_Data under study_
________________

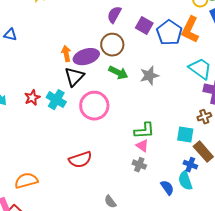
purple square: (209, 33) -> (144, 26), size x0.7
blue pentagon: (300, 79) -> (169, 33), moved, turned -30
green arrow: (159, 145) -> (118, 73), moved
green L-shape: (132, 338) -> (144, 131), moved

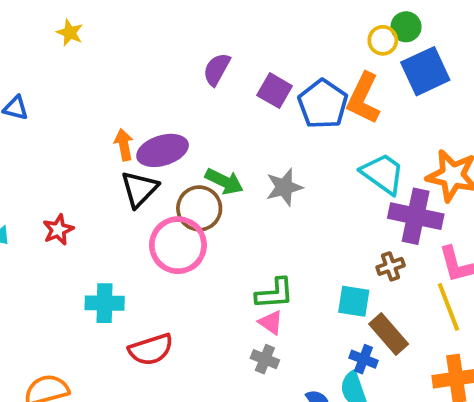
brown circle: (112, 45) -> (199, 208), moved
cyan cross: (56, 100) -> (105, 303), moved, turned -30

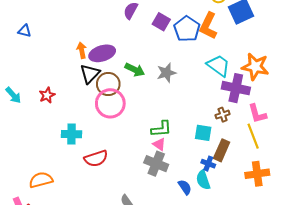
brown circle: (199, 208) -> (108, 84), moved
brown rectangle: (389, 334) -> (222, 150), turned 65
gray cross: (265, 359) -> (156, 164), size x1.6

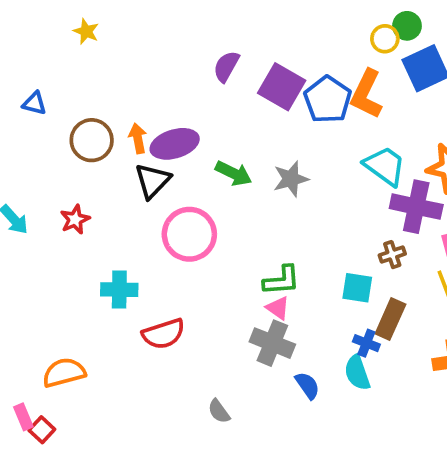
purple square: (161, 22) -> (282, 87), size x1.4
brown circle: (108, 84) -> (92, 140), moved
blue semicircle: (185, 187) -> (307, 385), moved

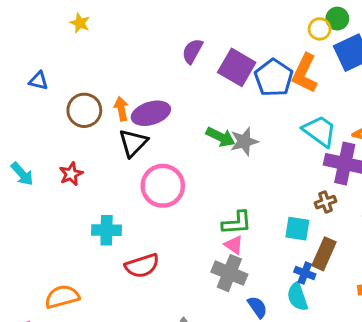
green arrow: (234, 173) -> (220, 137), moved

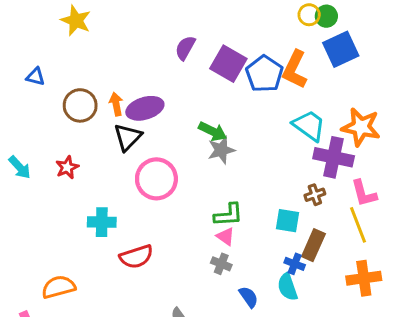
yellow star: (80, 23) -> (76, 20), size x1.5
yellow circle: (320, 29) -> (309, 15), moved
gray star: (244, 141) -> (221, 150), moved
gray cross: (229, 273) -> (221, 264), size x0.6

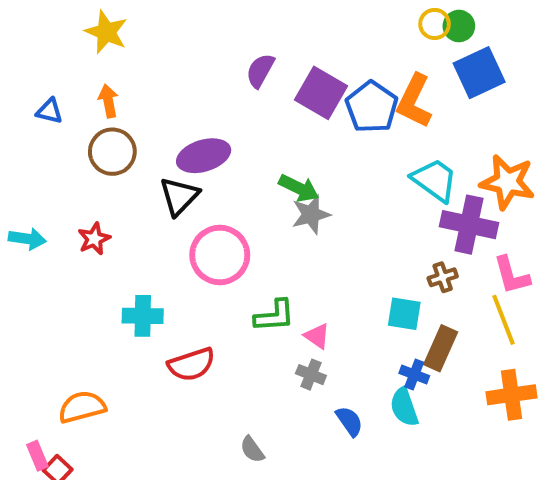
orange arrow: (116, 104) -> (108, 101), moved
cyan arrow: (20, 167) -> (27, 239), turned -40
green L-shape: (228, 215) -> (274, 316), moved

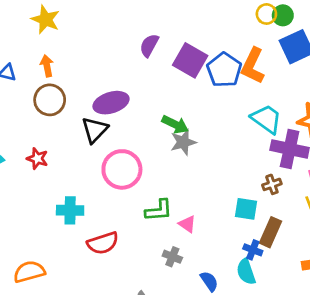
red star: (94, 239) -> (37, 159), turned -30
gray cross: (311, 375) -> (172, 257), moved

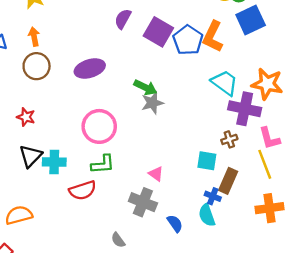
black triangle: (95, 130) -> (31, 156), moved
green L-shape: (159, 210) -> (103, 164), moved
gray cross: (172, 257) -> (143, 202), size x1.6

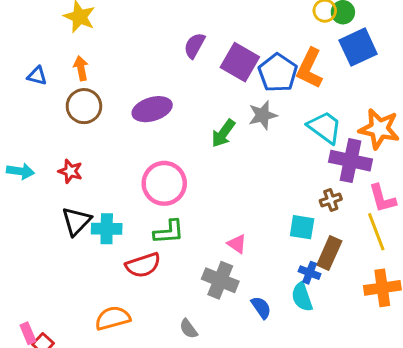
green arrow: (145, 87) -> (223, 133), turned 100
gray star: (152, 103) -> (263, 115), moved
orange semicircle: (19, 215) -> (113, 318), moved

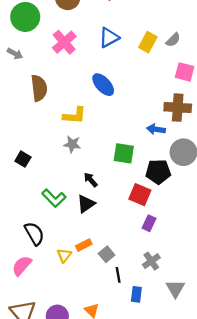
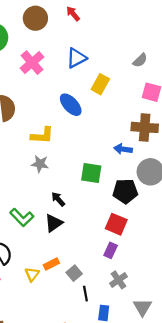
yellow rectangle: (148, 42) -> (100, 84), moved
red square: (140, 195) -> (116, 224), moved
purple rectangle: (149, 223) -> (111, 250), moved

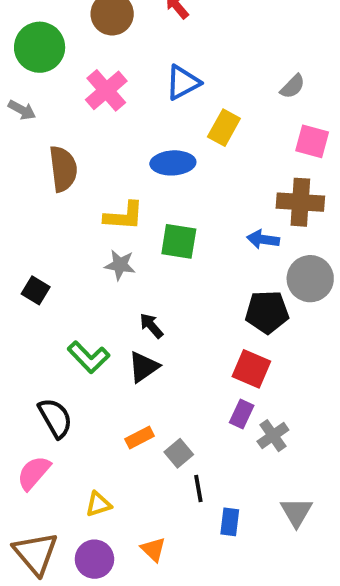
blue ellipse: (71, 105) -> (173, 163), turned -50
green square: (91, 173) -> (179, 241), moved
yellow triangle: (32, 274) -> (98, 504), moved, turned 35
gray cross: (118, 280) -> (273, 436), moved

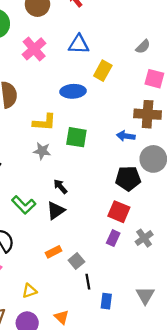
blue triangle: (183, 83) -> (79, 44), turned 30
gray cross: (273, 436) -> (144, 238), moved

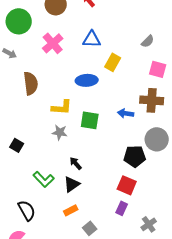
blue arrow: (126, 136) -> (126, 113), moved
gray cross: (144, 238) -> (149, 224), moved
orange rectangle: (54, 252) -> (71, 210), moved

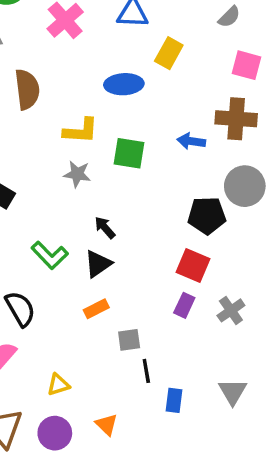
gray cross: (149, 224) -> (231, 310), moved
gray square: (90, 228) -> (129, 340), turned 32

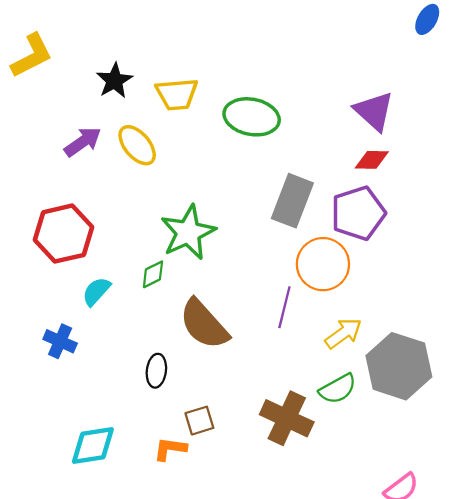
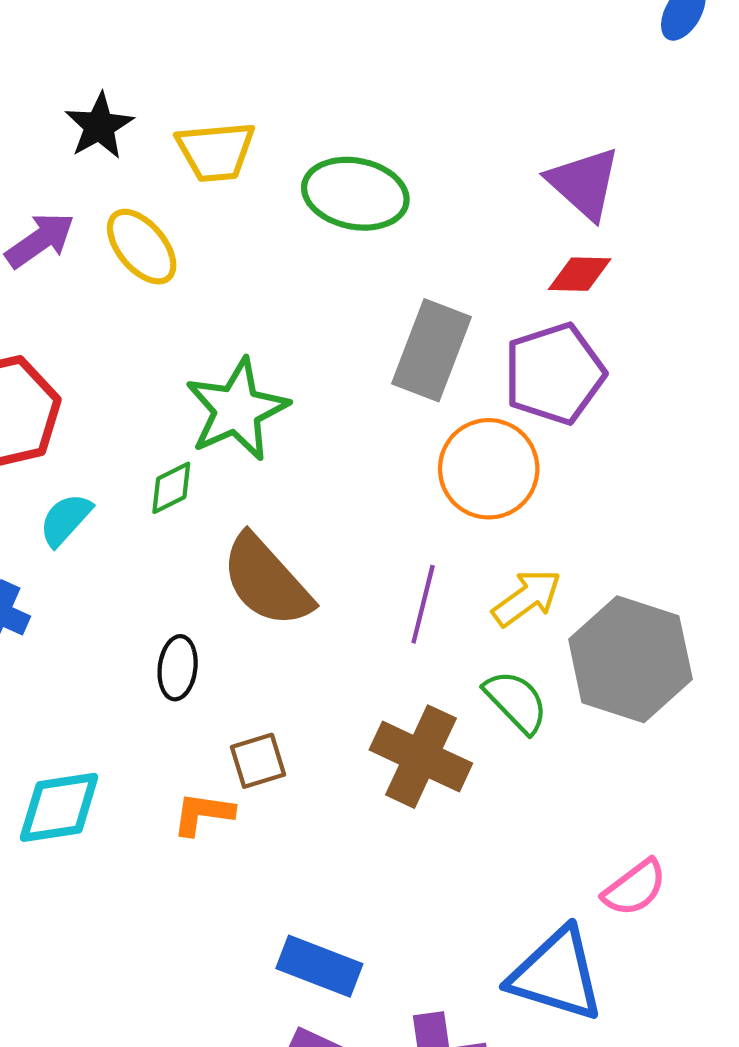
purple line: (284, 307) -> (423, 604), moved
green semicircle: (338, 389) -> (516, 702), turned -105

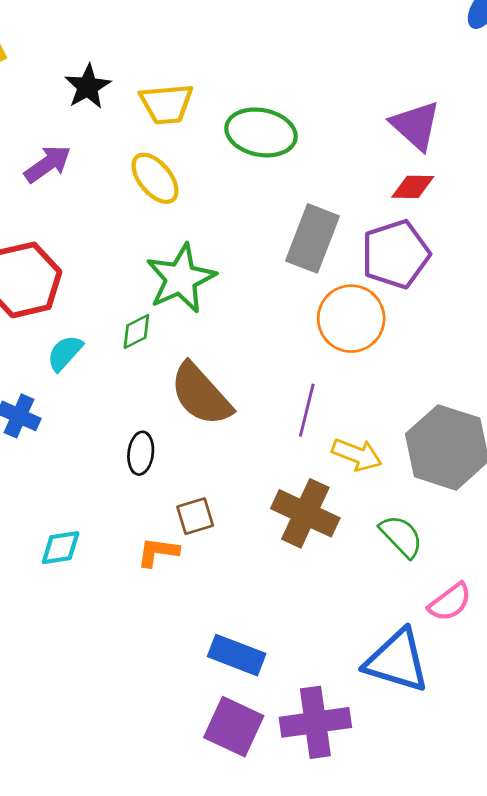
yellow ellipse: (142, 247) -> (155, 178), moved
yellow arrow: (527, 598) -> (357, 455), moved, turned 57
green semicircle: (516, 702) -> (401, 536), moved
cyan diamond: (59, 807) -> (61, 548), size x0.7

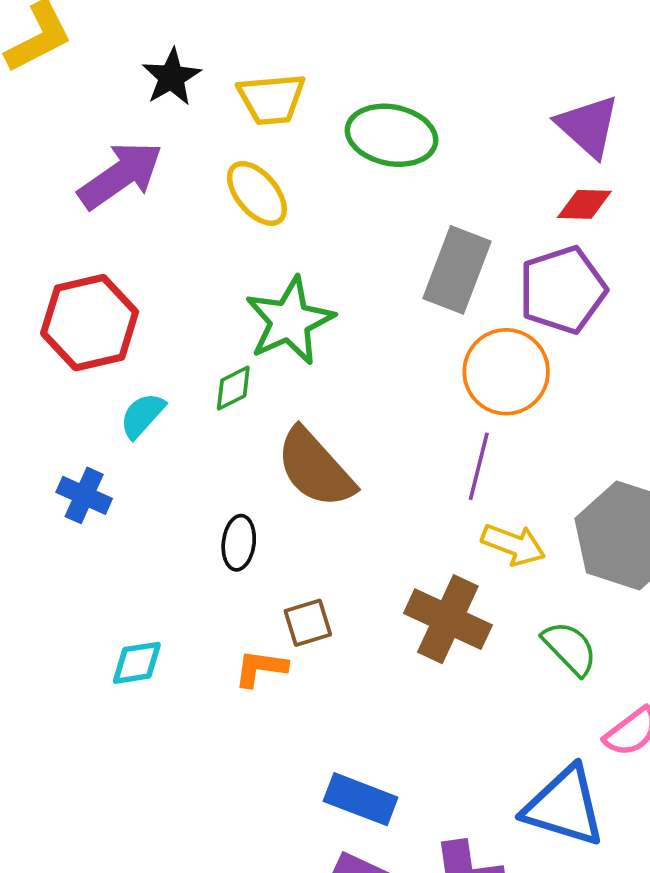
purple arrow: (48, 164) -> (120, 175), size x1.4
purple line: (307, 410) -> (479, 466), moved

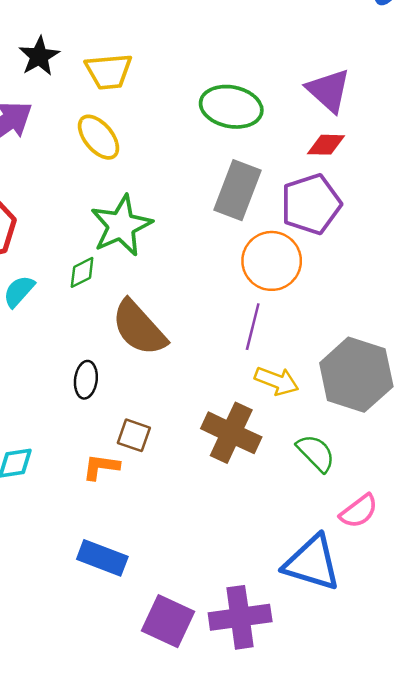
green ellipse: (392, 135) -> (231, 107), moved
brown square: (308, 623) -> (134, 435), turned 36
blue rectangle: (361, 799) -> (102, 558), moved

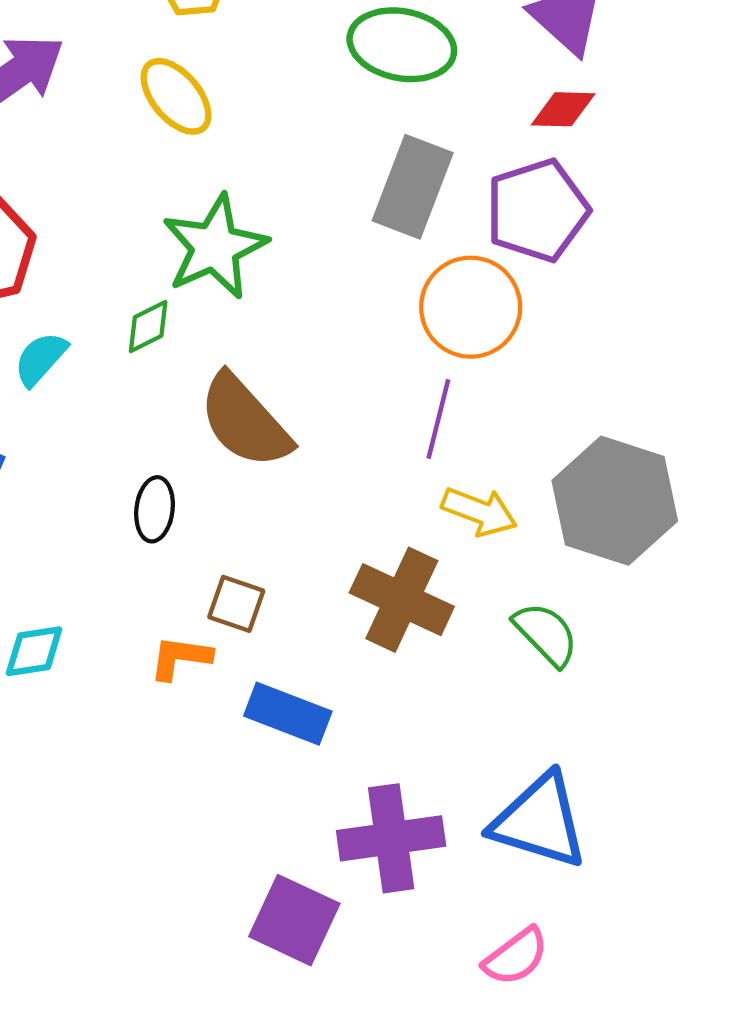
pink semicircle: (359, 511) -> (516, 957), moved
blue rectangle: (102, 558) -> (288, 714), moved
purple cross: (240, 617) -> (391, 838), moved

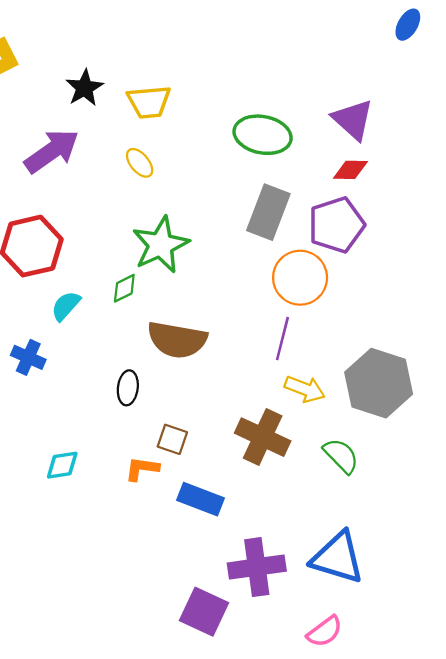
yellow ellipse: (176, 96) -> (140, 163), size x0.7
brown semicircle: (245, 421) -> (177, 340), turned -38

________________

_Assignment_
Every line with "size" in it should be copied from the entries.

_Solved exercise_
purple square: (209, 33) -> (144, 26), size x0.7
gray cross: (265, 359) -> (156, 164), size x1.6
purple square: (161, 22) -> (282, 87), size x1.4
yellow star: (80, 23) -> (76, 20), size x1.5
gray cross: (229, 273) -> (221, 264), size x0.6
gray cross: (172, 257) -> (143, 202), size x1.6
cyan diamond: (59, 807) -> (61, 548), size x0.7
purple arrow: (48, 164) -> (120, 175), size x1.4
yellow ellipse: (176, 96) -> (140, 163), size x0.7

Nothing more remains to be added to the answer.